--- Work item ---
In the listing below, find the line with "R6: 470 (CLK, LEDK) -> 100 (CLK, LEDK)" and the line with "U1: SA555 -> NE555". Repeat those two lines and all lines between them exactly.

--- Input for this task ---
----------------------------------------

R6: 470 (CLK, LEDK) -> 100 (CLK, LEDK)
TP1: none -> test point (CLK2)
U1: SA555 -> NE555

----------------------------------------

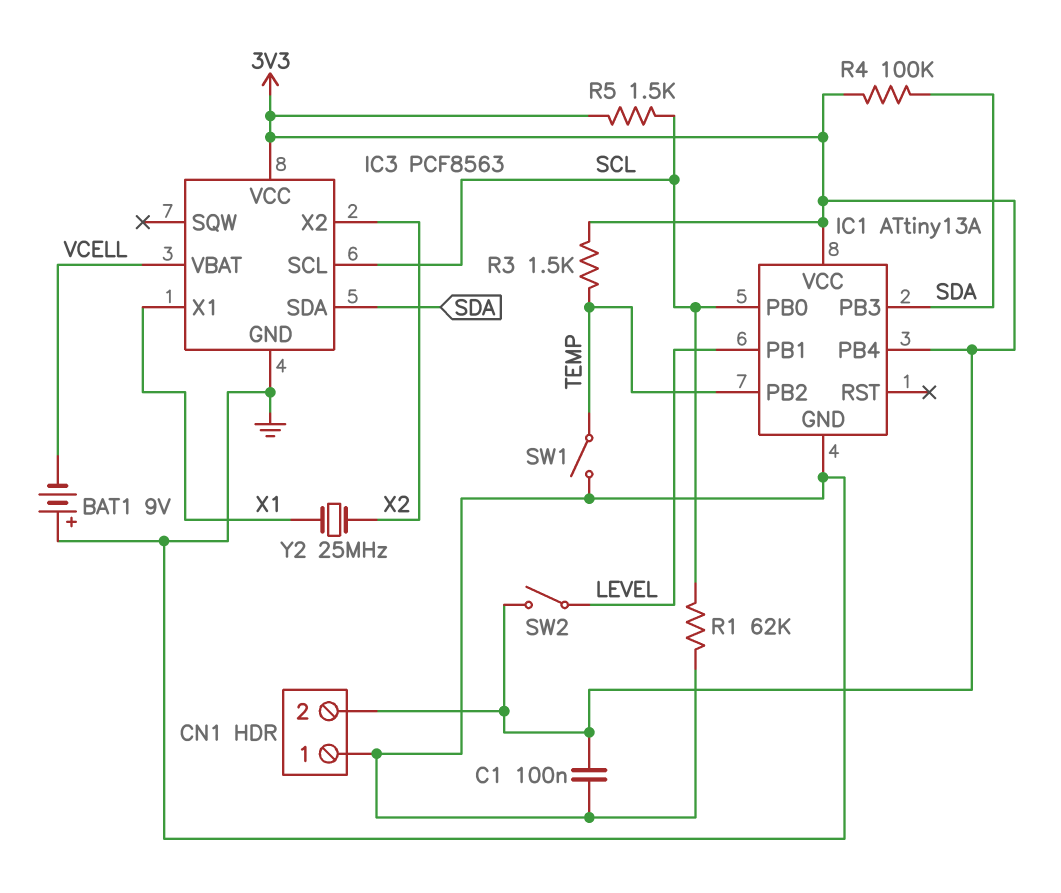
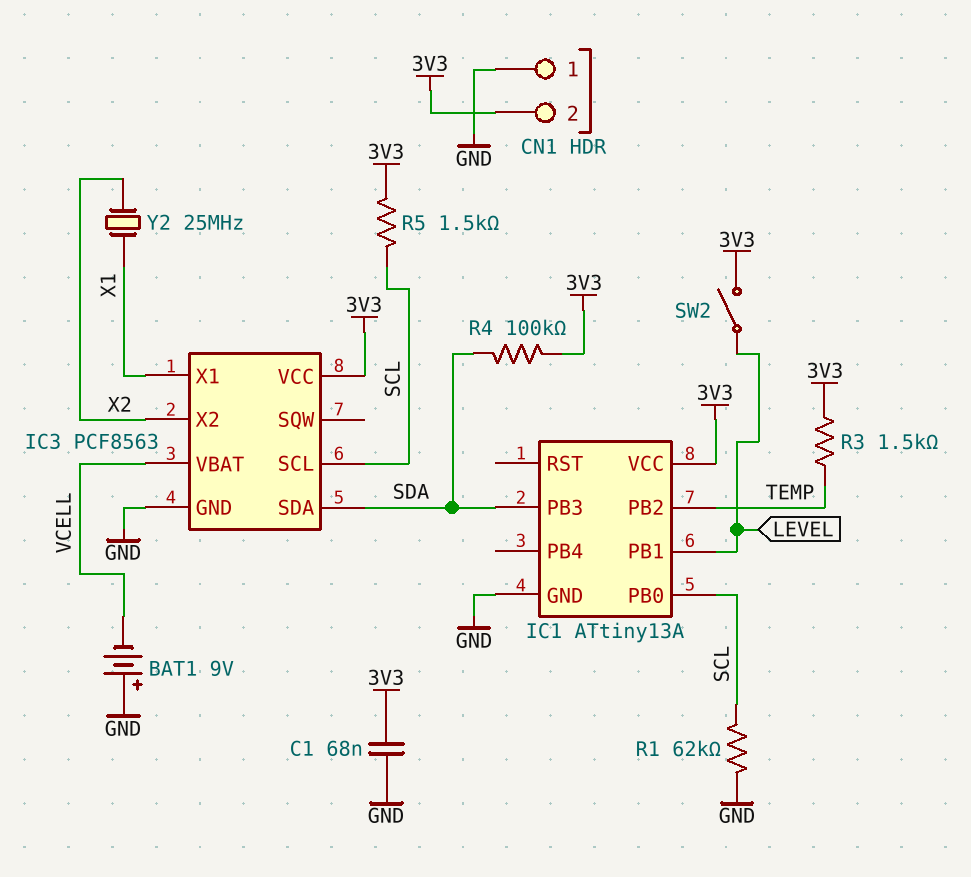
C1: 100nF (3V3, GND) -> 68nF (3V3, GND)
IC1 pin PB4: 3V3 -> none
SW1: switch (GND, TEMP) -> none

----------------------------------------

--- Solution below ---
R6: 470 (CLK, LEDK) -> 100 (CLK, LEDK)
TP1: none -> test point (CLK2)
U1: SA555 -> NE555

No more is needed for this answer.